-- Data to use --

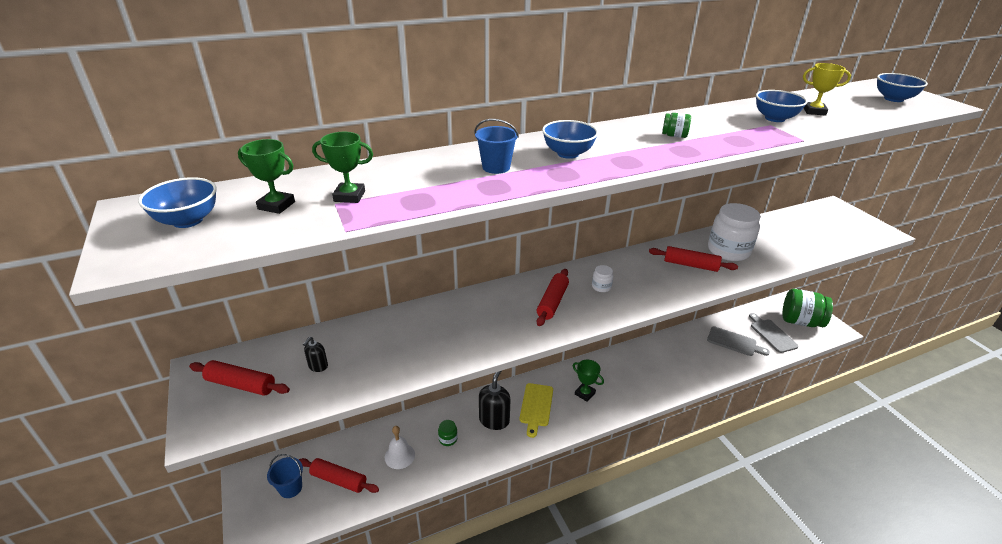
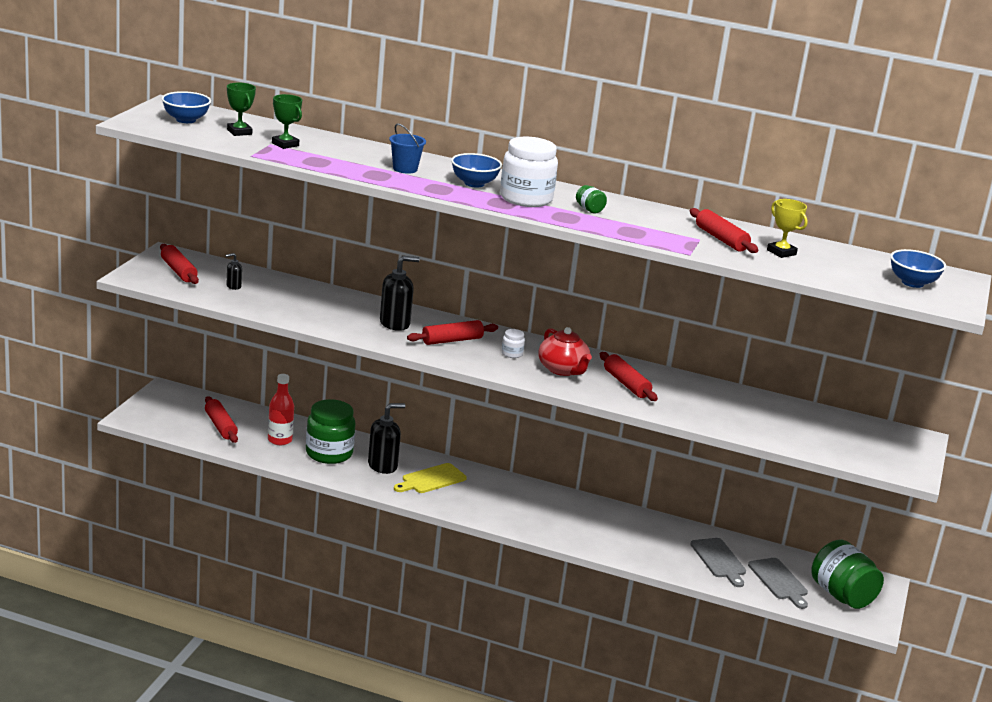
camera: 40 degrees right, 10 degrees down
(290, 488) = (185, 411): blue bucket -> none
(399, 456) = (280, 440): white bell -> red bottle
(448, 439) = (329, 453): green jar -> green jar, size x2.33
(495, 314) = (395, 323): none -> black soap dispenser
(585, 393) = (489, 498): green trophy -> none
(646, 279) = (563, 369): none -> red teapot
(728, 251) = (690, 396): white jar -> white jar (526, 199)
(771, 334) = (779, 581): grey cutting board -> grey cutting board turned 135 degrees clockwise
(774, 118) = (721, 239): blue bowl -> red rolling pin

-- Problem to solve --
Every line of the data is to be transcribed exactly, and no picture is to be included.

-- Output for this exercise --
camera: 40 degrees right, 10 degrees down
(290, 488) = (185, 411): blue bucket -> none
(399, 456) = (280, 440): white bell -> red bottle
(448, 439) = (329, 453): green jar -> green jar, size x2.33
(495, 314) = (395, 323): none -> black soap dispenser
(585, 393) = (489, 498): green trophy -> none
(646, 279) = (563, 369): none -> red teapot
(728, 251) = (690, 396): white jar -> white jar (526, 199)
(771, 334) = (779, 581): grey cutting board -> grey cutting board turned 135 degrees clockwise
(774, 118) = (721, 239): blue bowl -> red rolling pin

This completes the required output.